Below are lines of records; copy exactly those from the one containing "green 1x1 plate [327,201,356,229]" through the one containing "none -> purple 1x1 plate [340,60,377,90]", leaving the pictures behind.

Top of Records

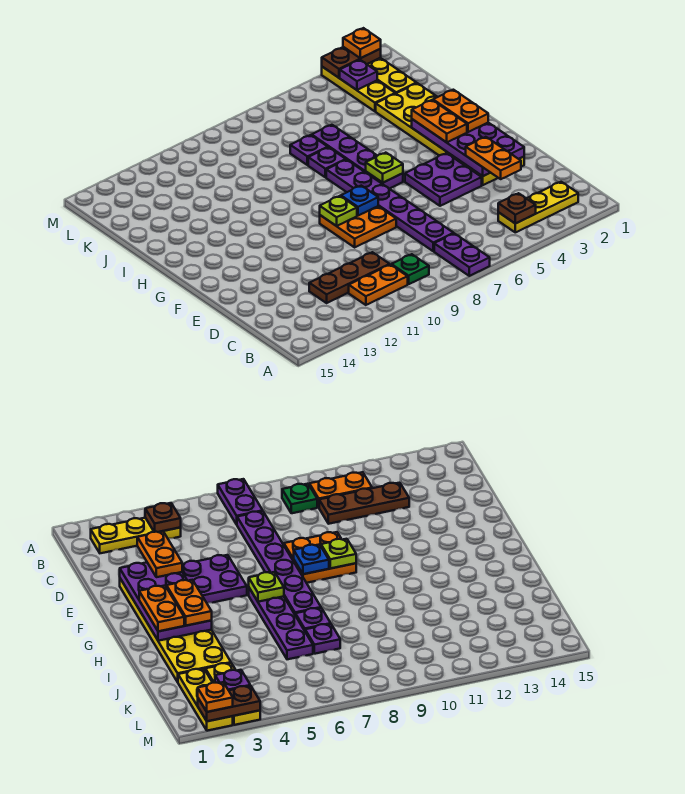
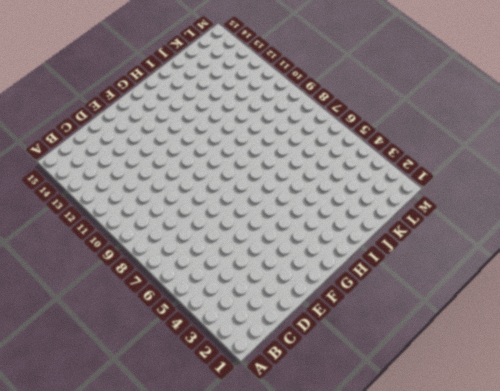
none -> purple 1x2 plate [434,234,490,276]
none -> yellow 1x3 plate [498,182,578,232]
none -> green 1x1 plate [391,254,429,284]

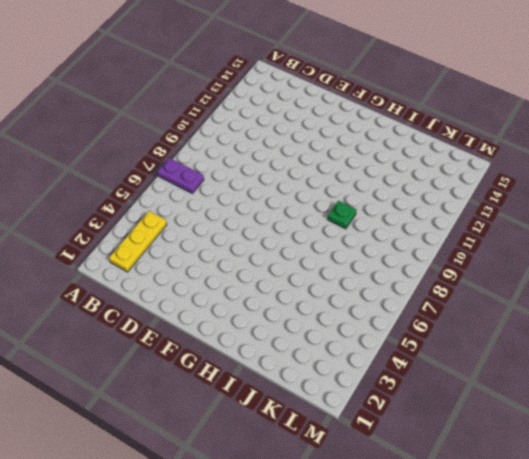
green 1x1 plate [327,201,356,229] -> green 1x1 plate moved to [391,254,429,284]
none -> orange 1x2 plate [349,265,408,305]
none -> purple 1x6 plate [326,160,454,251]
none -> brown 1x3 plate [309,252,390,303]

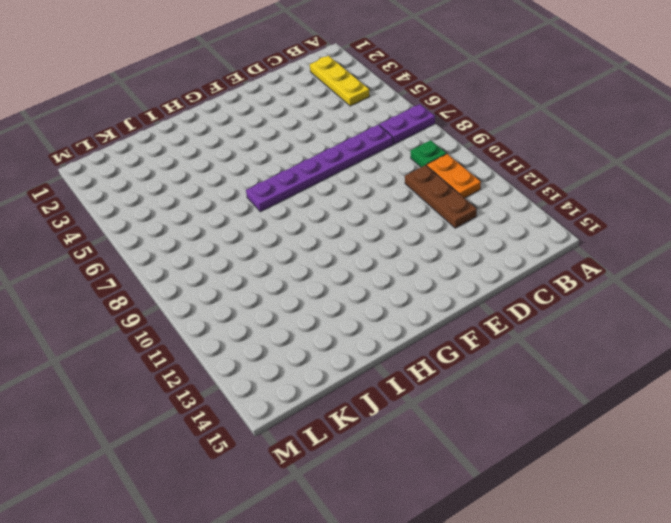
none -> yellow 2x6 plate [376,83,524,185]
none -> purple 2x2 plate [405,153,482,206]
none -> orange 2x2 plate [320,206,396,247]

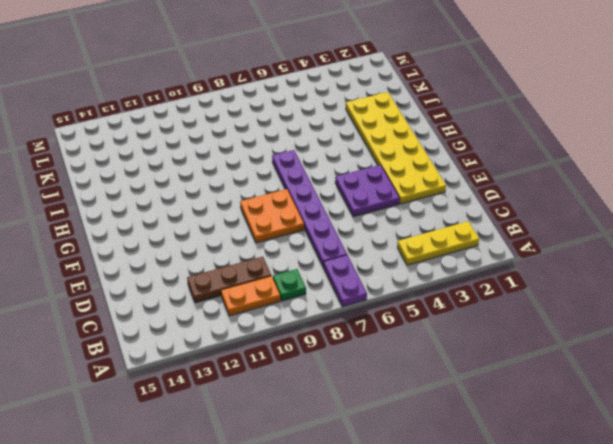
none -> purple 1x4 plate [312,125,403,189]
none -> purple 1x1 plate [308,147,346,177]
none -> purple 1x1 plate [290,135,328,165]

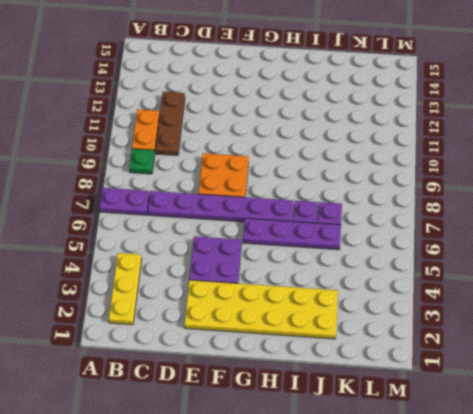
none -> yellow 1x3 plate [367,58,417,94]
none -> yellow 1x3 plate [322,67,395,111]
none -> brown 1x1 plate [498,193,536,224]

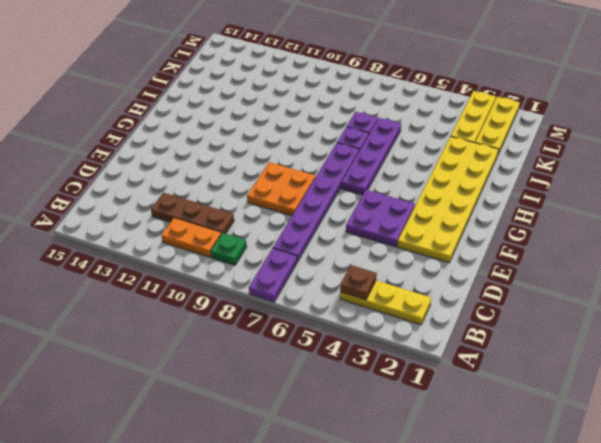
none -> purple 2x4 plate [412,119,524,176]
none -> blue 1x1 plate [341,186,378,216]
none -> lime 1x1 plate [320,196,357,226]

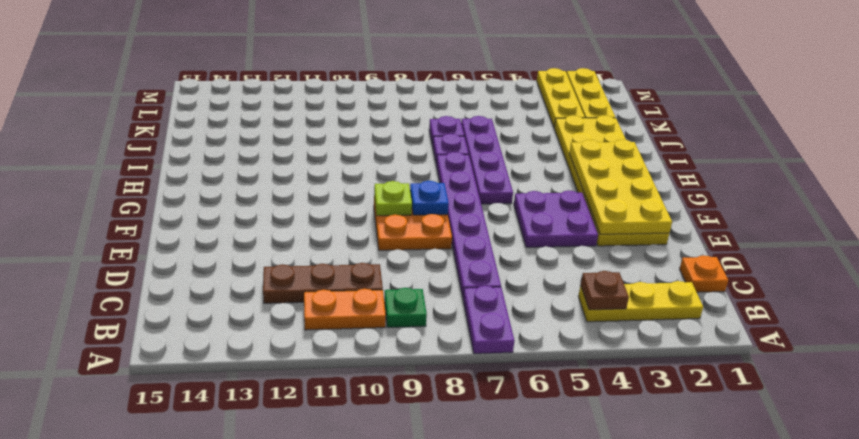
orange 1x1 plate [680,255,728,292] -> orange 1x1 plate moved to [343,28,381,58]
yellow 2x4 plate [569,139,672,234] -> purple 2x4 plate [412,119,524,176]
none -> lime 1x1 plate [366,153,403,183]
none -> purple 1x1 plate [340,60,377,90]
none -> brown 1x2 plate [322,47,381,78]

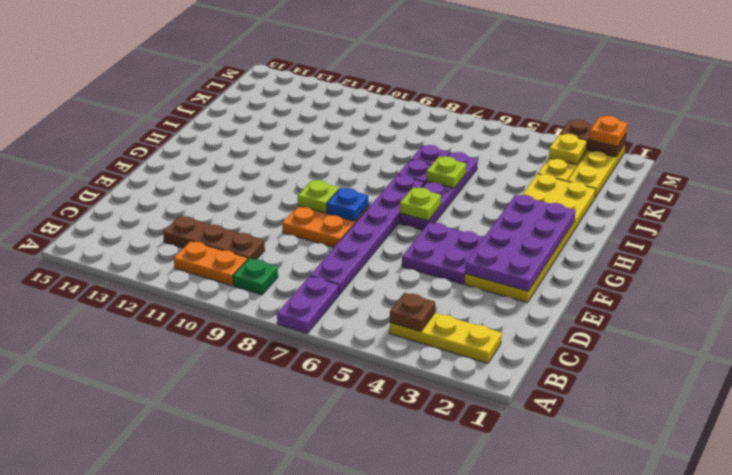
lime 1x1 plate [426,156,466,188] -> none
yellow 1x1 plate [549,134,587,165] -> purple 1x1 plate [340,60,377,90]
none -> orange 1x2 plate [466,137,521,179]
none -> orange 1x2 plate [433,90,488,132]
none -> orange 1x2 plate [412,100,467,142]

Bottom of Records
Top of Records

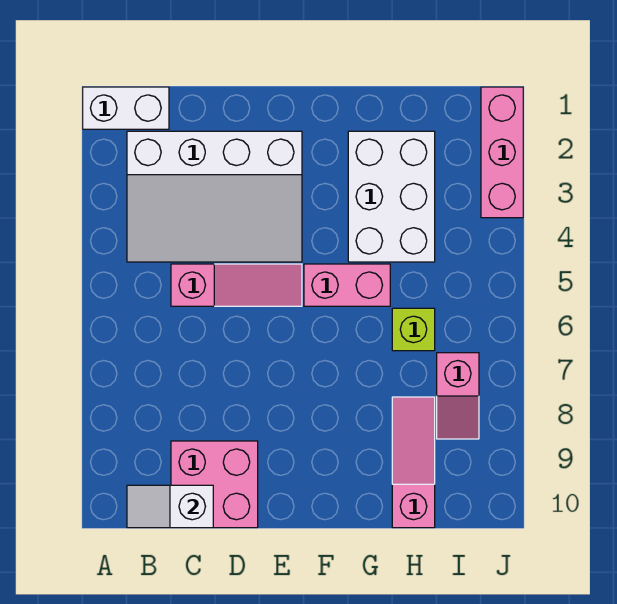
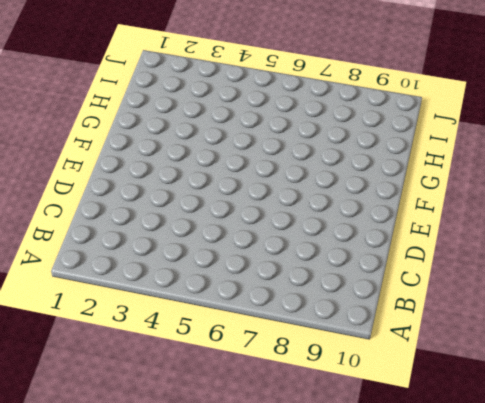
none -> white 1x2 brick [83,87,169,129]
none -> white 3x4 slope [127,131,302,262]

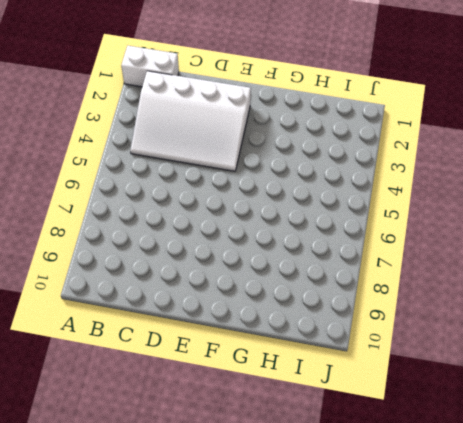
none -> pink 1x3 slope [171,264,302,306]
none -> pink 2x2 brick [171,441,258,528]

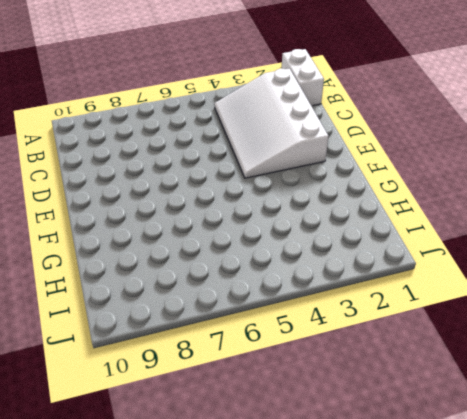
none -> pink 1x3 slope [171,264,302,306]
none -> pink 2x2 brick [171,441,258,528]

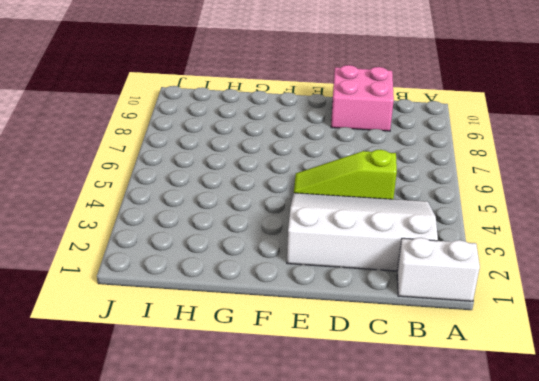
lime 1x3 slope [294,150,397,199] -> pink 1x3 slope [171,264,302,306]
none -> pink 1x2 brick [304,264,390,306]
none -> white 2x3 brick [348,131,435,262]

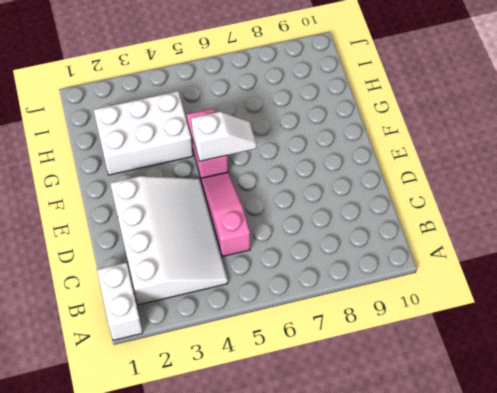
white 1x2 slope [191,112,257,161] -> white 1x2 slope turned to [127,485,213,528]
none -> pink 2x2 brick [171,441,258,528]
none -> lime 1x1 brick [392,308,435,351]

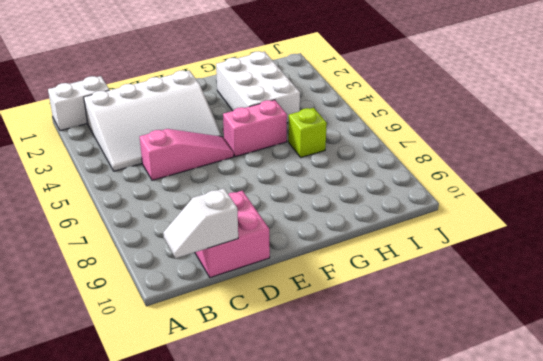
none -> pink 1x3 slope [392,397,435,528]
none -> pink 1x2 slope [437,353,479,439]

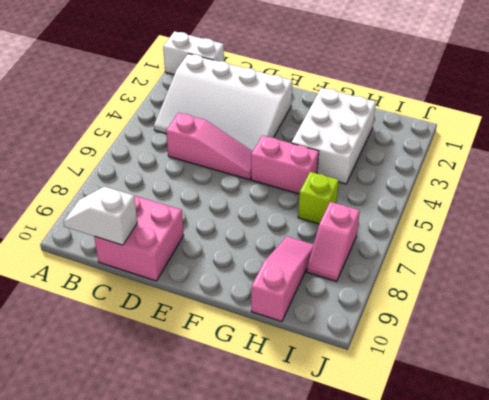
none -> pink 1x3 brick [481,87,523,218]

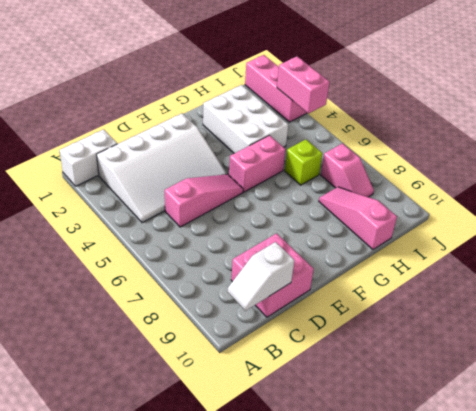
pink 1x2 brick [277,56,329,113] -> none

Bottom of Records

Answer to this problem
green 1x1 plate [327,201,356,229] -> green 1x1 plate moved to [391,254,429,284]
none -> orange 1x2 plate [349,265,408,305]
none -> purple 1x6 plate [326,160,454,251]
none -> brown 1x3 plate [309,252,390,303]

none -> yellow 2x6 plate [376,83,524,185]
none -> purple 2x2 plate [405,153,482,206]
none -> orange 2x2 plate [320,206,396,247]

none -> purple 1x4 plate [312,125,403,189]
none -> purple 1x1 plate [308,147,346,177]
none -> purple 1x1 plate [290,135,328,165]

none -> yellow 1x3 plate [367,58,417,94]
none -> yellow 1x3 plate [322,67,395,111]
none -> brown 1x1 plate [498,193,536,224]

none -> purple 2x4 plate [412,119,524,176]
none -> blue 1x1 plate [341,186,378,216]
none -> lime 1x1 plate [320,196,357,226]

orange 1x1 plate [680,255,728,292] -> orange 1x1 plate moved to [343,28,381,58]
yellow 2x4 plate [569,139,672,234] -> purple 2x4 plate [412,119,524,176]
none -> lime 1x1 plate [366,153,403,183]
none -> purple 1x1 plate [340,60,377,90]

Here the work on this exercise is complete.